## Problem statement
Each record needs to be retyped exactly, though its pictures should not appear.

───── Stored data

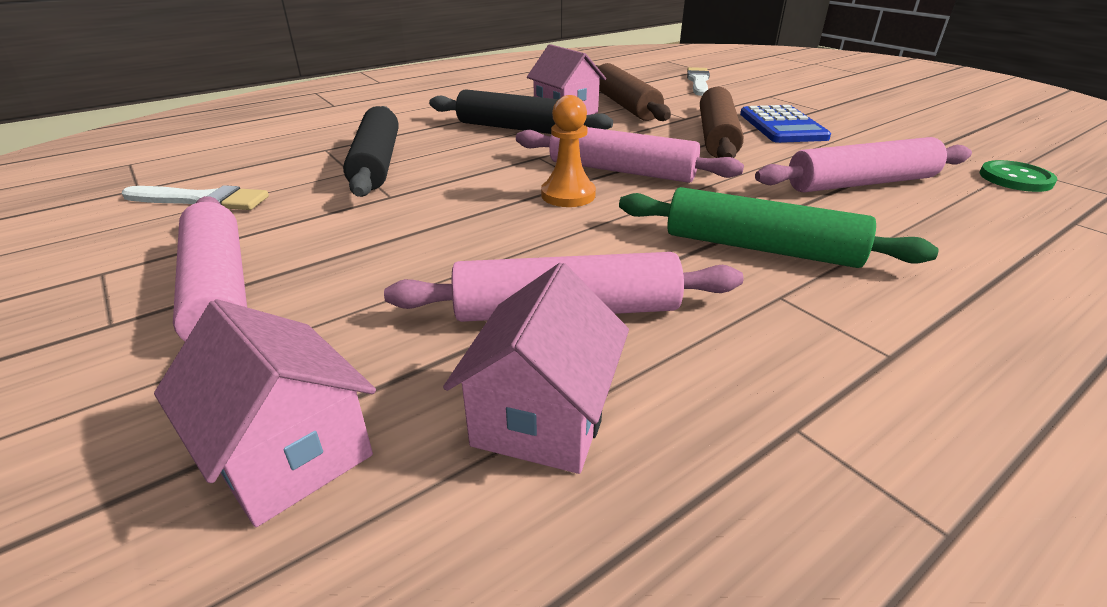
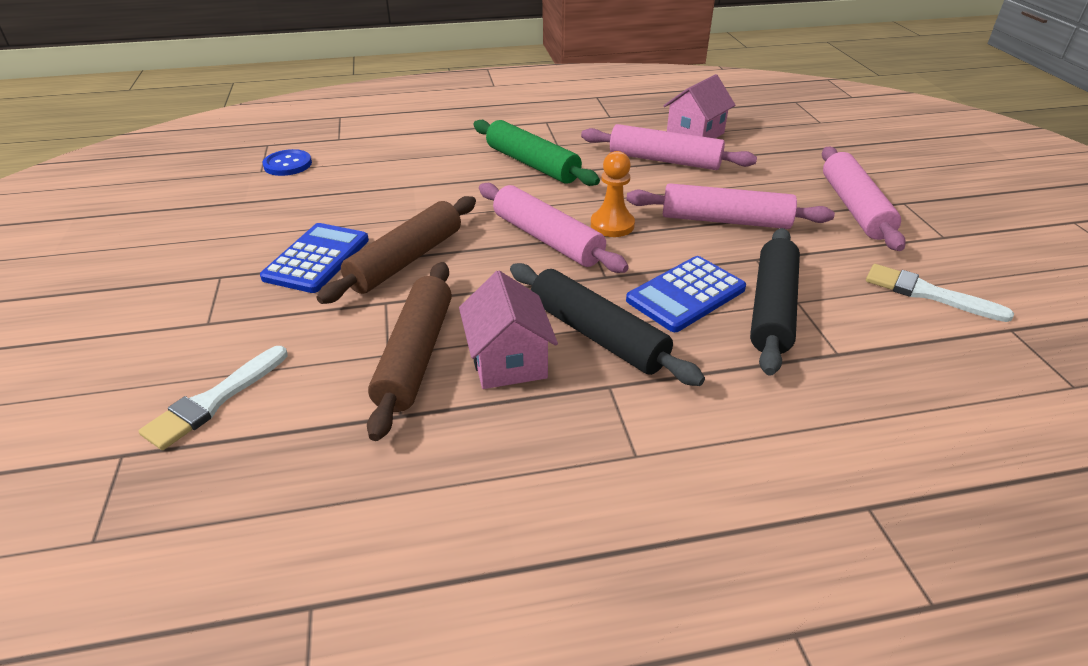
camera: 155 degrees left, 5 degrees up
(290, 453) = (788, 143): pink house -> none
(458, 158) = (686, 295): none -> blue calculator
(861, 183) = (392, 185): pink rolling pin -> pink rolling pin (725, 220)
(1015, 178) = (288, 164): green button -> blue button

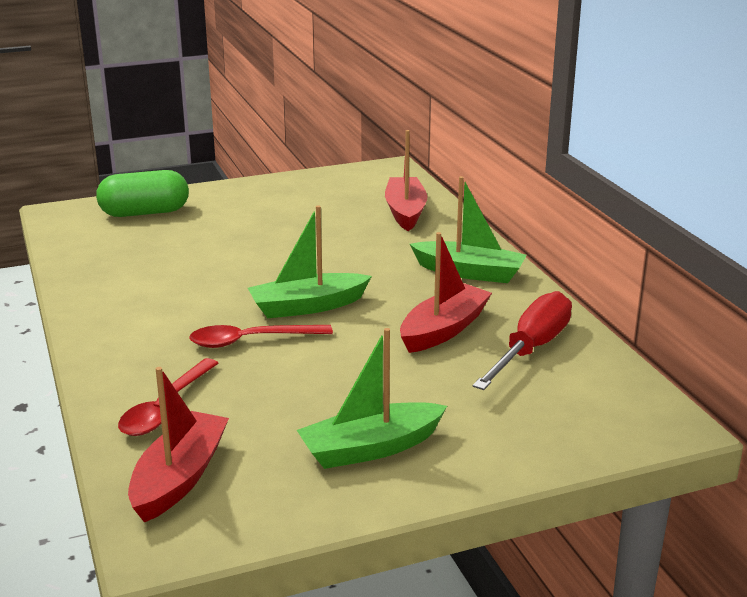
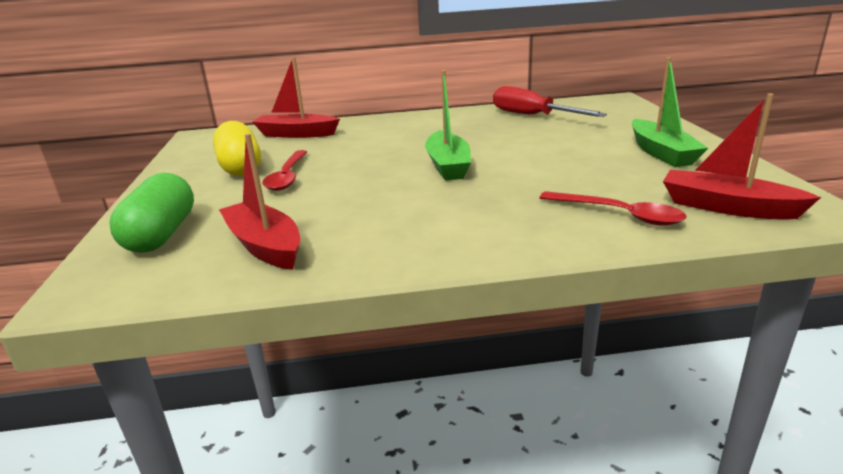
camera: 75 degrees left, 0 degrees up
(251, 341) = (502, 184): red spoon -> red spoon (287, 177)
(296, 207) = (240, 167): none -> yellow capsule
(443, 329) = (501, 132): red boat -> red boat (264, 246)
(469, 272) = (418, 123): green boat -> none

──────────

## Problem solution
camera: 155 degrees left, 5 degrees up
(290, 453) = (788, 143): pink house -> none
(458, 158) = (686, 295): none -> blue calculator
(861, 183) = (392, 185): pink rolling pin -> pink rolling pin (725, 220)
(1015, 178) = (288, 164): green button -> blue button

camera: 75 degrees left, 0 degrees up
(251, 341) = (502, 184): red spoon -> red spoon (287, 177)
(296, 207) = (240, 167): none -> yellow capsule
(443, 329) = (501, 132): red boat -> red boat (264, 246)
(469, 272) = (418, 123): green boat -> none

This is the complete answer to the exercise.